Task objective: Only lines containing the string "shoe" belong in the answer; copy all of them from the entries.

Given data:
################

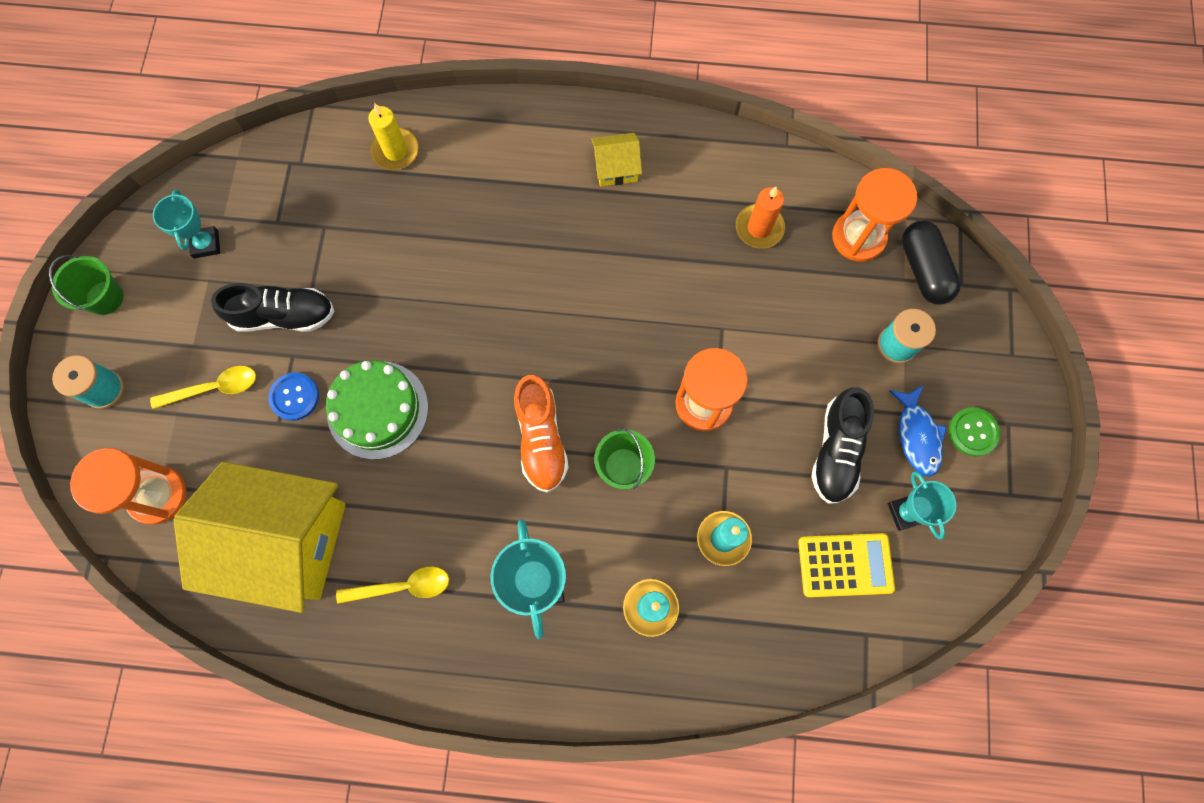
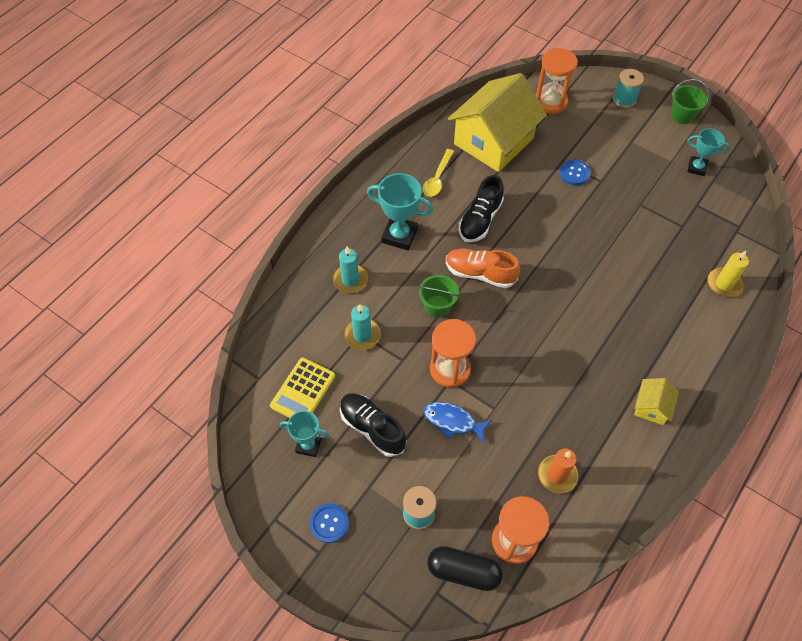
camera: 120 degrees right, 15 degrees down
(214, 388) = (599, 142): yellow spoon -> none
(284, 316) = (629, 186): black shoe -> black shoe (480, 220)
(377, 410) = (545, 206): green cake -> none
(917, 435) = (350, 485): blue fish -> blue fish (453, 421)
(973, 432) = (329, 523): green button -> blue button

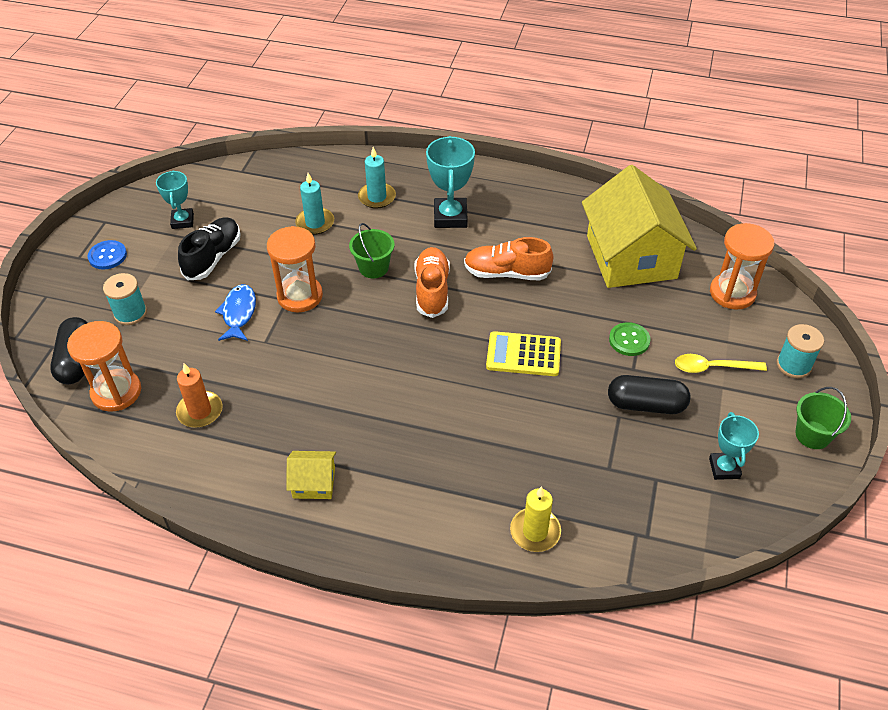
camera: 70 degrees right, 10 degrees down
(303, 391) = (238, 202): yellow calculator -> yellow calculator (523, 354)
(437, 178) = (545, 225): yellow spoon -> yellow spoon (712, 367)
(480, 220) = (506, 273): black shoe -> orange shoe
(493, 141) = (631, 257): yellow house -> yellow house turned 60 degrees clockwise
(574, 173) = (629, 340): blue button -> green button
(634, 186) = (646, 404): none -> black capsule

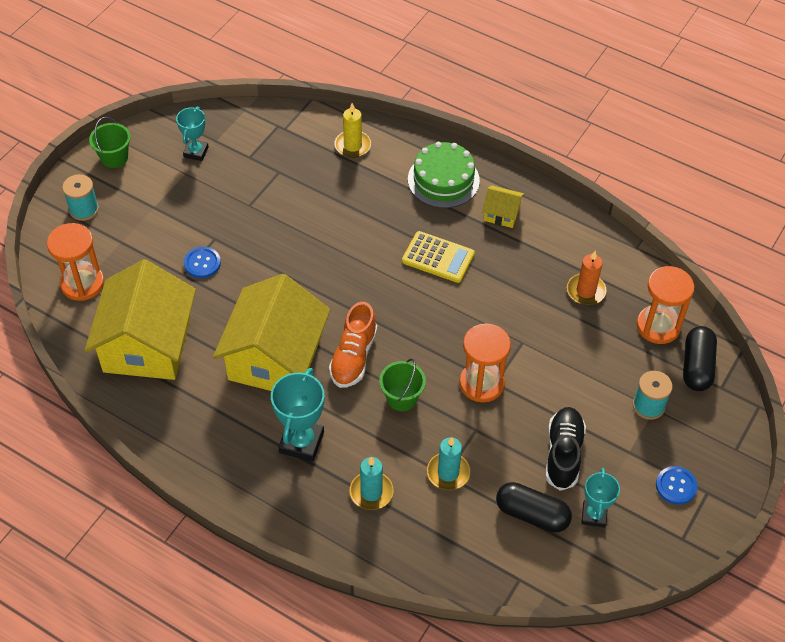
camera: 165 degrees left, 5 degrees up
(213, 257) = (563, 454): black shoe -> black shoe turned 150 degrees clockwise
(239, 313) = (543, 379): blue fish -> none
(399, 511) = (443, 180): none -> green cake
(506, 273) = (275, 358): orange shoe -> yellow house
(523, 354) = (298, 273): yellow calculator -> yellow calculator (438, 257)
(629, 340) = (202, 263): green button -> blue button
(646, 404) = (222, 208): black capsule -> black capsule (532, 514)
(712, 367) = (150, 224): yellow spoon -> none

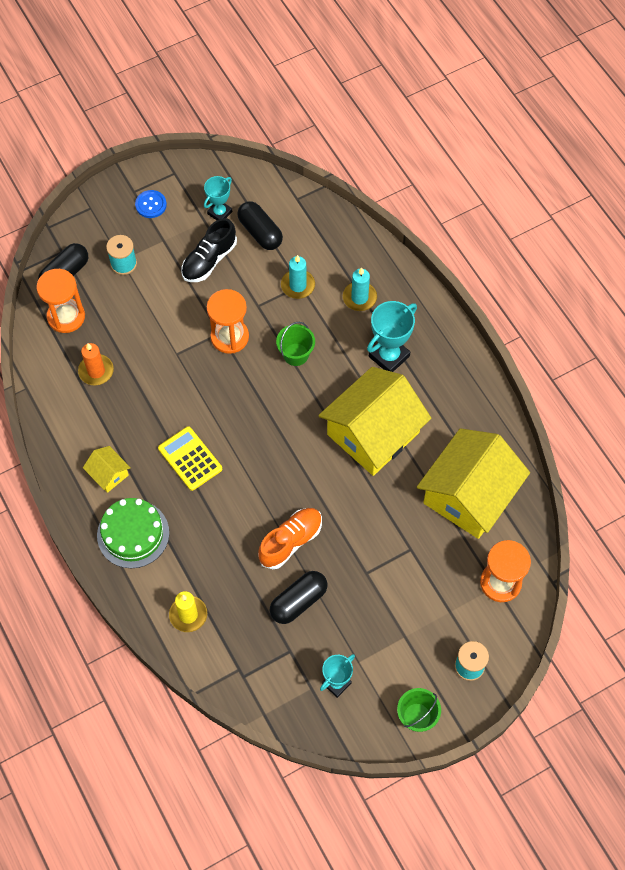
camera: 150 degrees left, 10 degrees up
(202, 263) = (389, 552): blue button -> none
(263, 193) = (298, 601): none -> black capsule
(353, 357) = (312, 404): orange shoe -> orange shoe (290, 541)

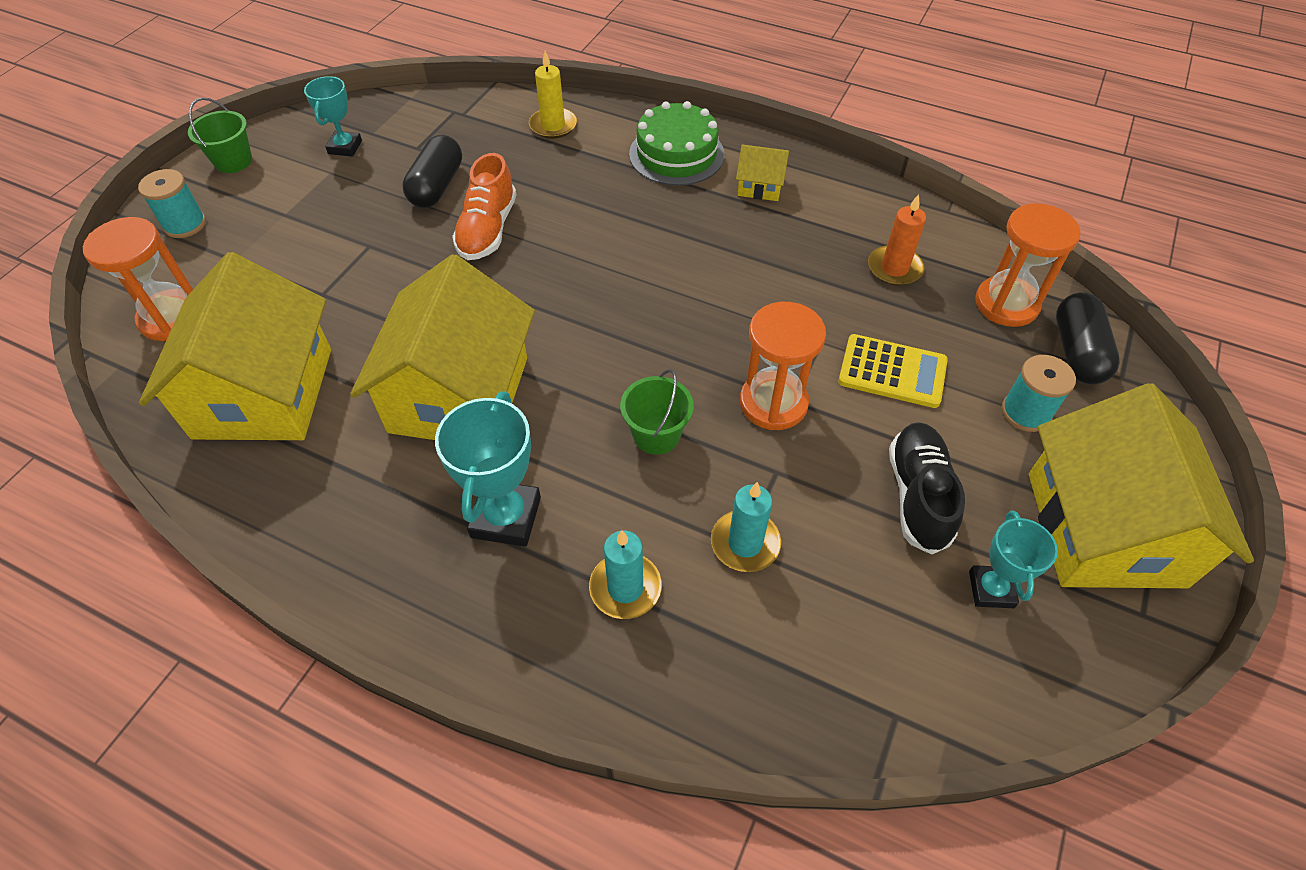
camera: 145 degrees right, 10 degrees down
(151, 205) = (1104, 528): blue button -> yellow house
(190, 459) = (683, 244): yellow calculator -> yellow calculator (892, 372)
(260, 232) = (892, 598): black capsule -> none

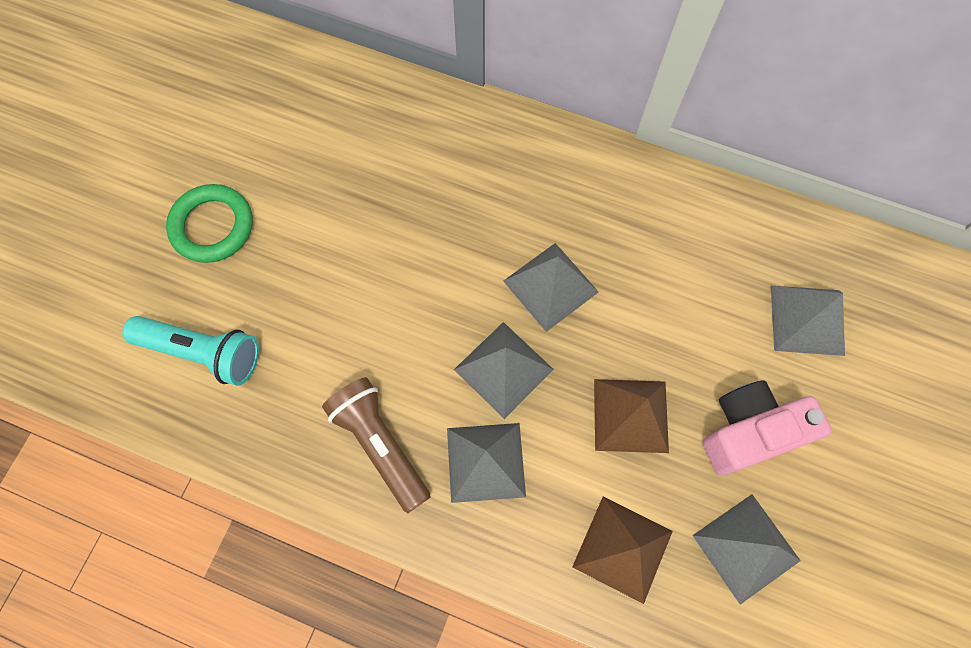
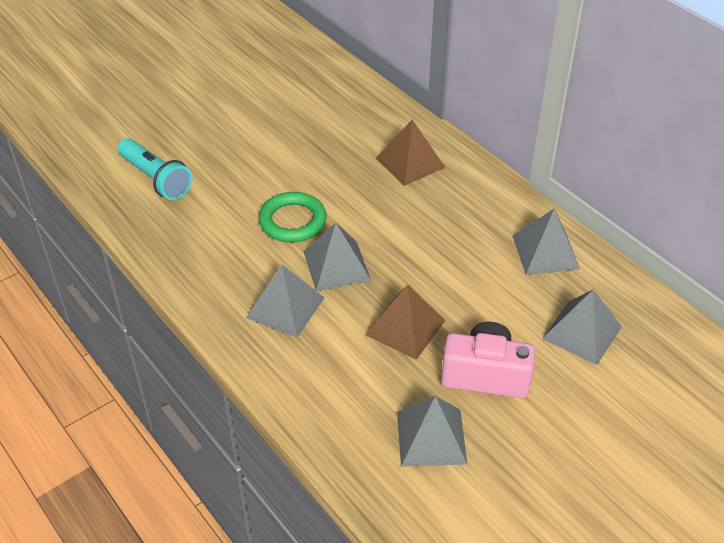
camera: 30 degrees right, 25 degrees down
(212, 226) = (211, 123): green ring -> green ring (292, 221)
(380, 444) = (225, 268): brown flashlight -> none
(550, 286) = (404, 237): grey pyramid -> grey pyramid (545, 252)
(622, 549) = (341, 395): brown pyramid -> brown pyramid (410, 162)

################

Solved exercise:
(284, 316) = (629, 186): black shoe -> black shoe (480, 220)
(480, 220) = (506, 273): black shoe -> orange shoe
(213, 257) = (563, 454): black shoe -> black shoe turned 150 degrees clockwise
(506, 273) = (275, 358): orange shoe -> yellow house
(353, 357) = (312, 404): orange shoe -> orange shoe (290, 541)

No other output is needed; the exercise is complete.